- **Exercise details**
Work out how many lines of the listing below hold the word "buffer", and give that number only.

- **Records to use**
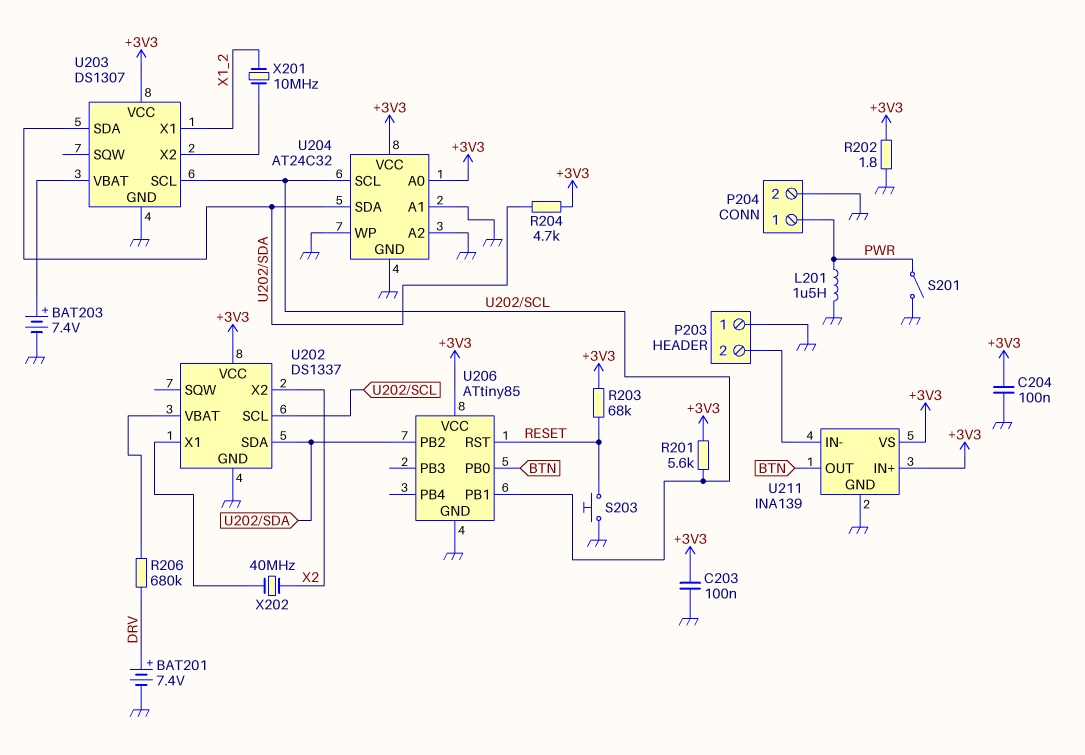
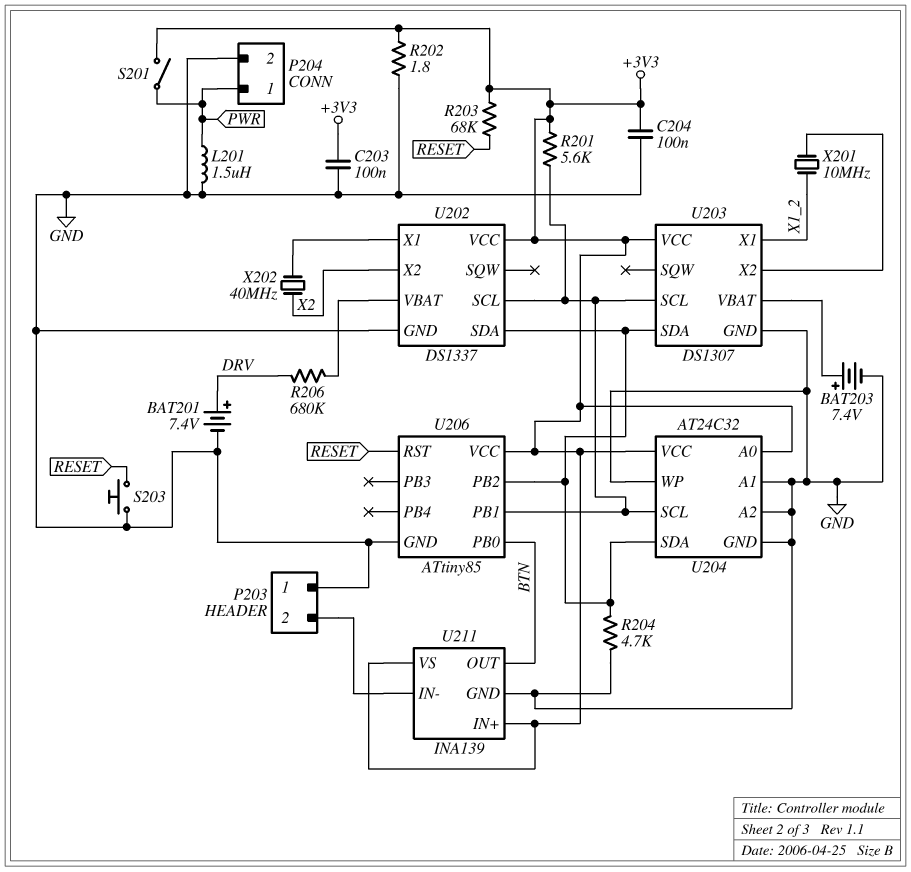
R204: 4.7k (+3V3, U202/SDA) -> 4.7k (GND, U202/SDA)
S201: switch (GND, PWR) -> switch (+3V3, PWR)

...

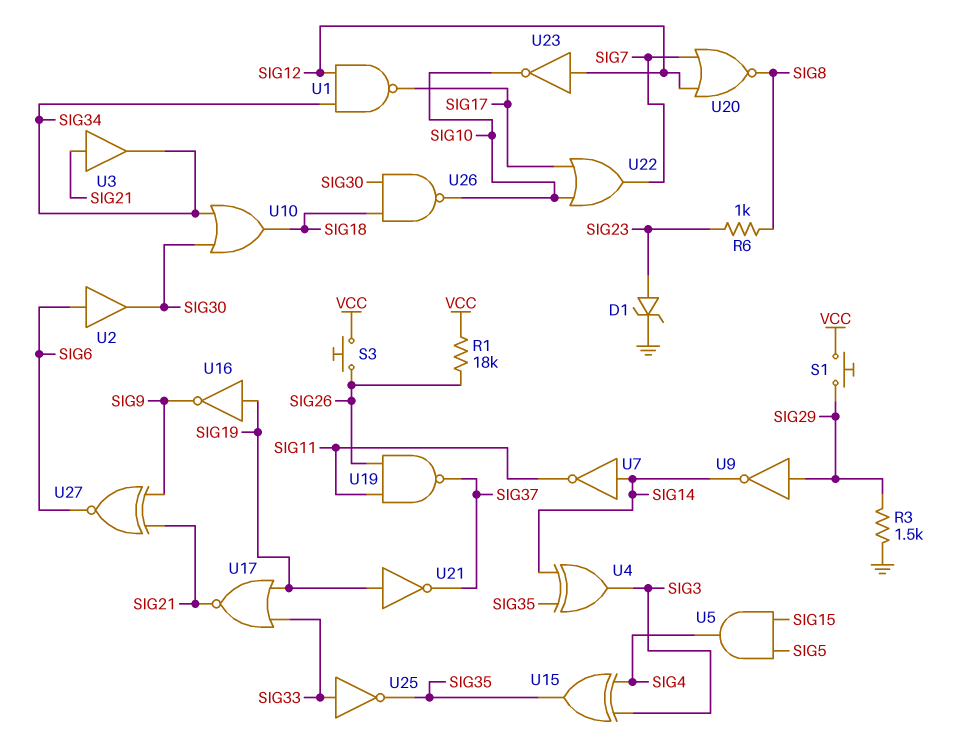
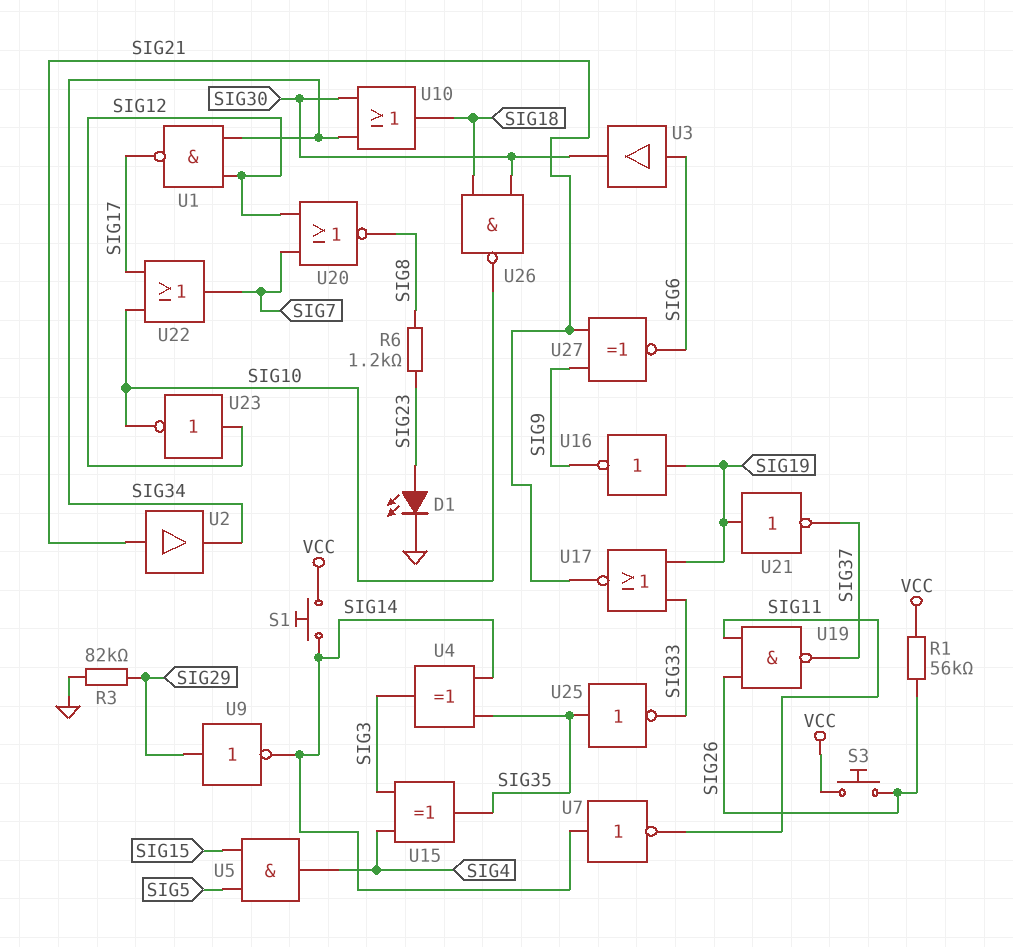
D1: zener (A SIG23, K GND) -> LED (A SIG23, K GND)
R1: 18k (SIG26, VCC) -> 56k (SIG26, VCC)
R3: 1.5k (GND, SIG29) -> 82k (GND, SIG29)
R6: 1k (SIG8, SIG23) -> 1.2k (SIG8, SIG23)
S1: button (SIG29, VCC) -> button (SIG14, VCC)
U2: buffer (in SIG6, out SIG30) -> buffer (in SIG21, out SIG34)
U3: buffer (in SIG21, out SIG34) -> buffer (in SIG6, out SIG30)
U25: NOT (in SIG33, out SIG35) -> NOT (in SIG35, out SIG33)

- **Exercise response**
2